▶ [Prompt]: Below are the records; give again exactly the line with "(551, 189) = (506, 363): grey", the line with "(969, 198) = (226, 217): none -> green box", and each line that lies between them, and nothing besides.
** Records provided follows **
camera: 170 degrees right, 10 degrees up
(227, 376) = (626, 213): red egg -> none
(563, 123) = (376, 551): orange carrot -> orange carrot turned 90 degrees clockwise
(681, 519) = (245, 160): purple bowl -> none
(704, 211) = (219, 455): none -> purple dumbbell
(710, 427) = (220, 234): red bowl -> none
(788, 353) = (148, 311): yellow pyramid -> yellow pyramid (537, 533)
** End of Records provided **
** Records provided follows **
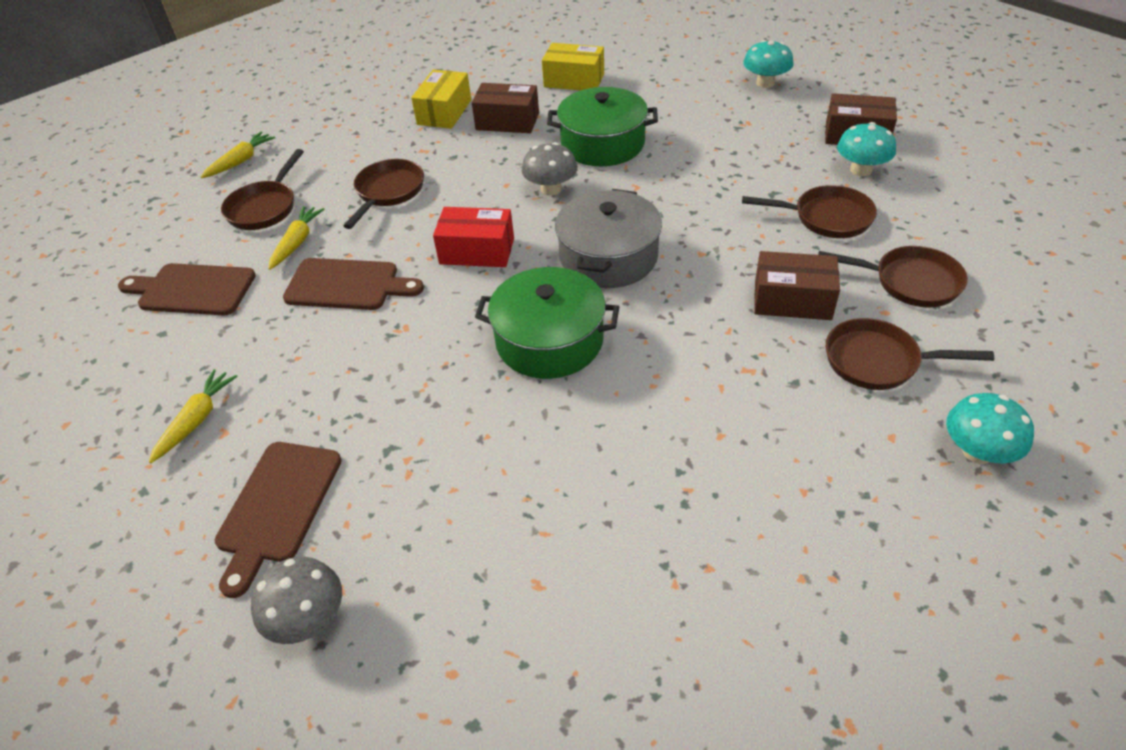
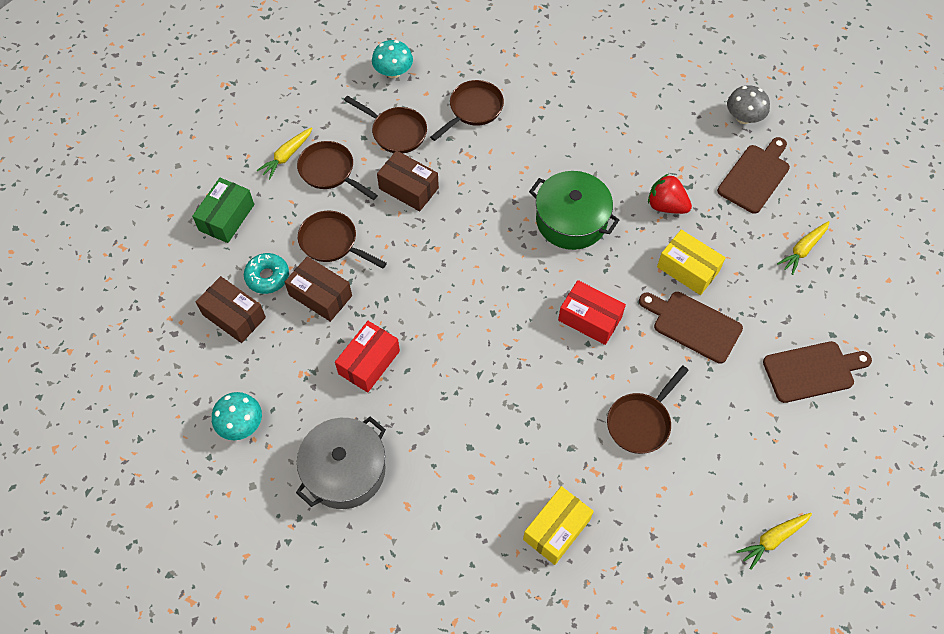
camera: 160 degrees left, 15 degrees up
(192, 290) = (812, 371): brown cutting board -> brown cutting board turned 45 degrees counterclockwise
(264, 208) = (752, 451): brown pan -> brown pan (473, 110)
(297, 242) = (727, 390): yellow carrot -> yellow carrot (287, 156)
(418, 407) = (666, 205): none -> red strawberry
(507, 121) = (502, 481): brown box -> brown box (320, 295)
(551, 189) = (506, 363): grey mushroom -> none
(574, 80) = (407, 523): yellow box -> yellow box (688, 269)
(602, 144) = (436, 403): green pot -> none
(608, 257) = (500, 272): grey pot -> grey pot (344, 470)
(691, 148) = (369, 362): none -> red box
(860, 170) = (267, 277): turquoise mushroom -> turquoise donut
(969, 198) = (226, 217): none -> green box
** End of Records provided **
▶ [Response area]:
(551, 189) = (506, 363): grey mushroom -> none
(574, 80) = (407, 523): yellow box -> yellow box (688, 269)
(602, 144) = (436, 403): green pot -> none
(608, 257) = (500, 272): grey pot -> grey pot (344, 470)
(691, 148) = (369, 362): none -> red box
(860, 170) = (267, 277): turquoise mushroom -> turquoise donut
(969, 198) = (226, 217): none -> green box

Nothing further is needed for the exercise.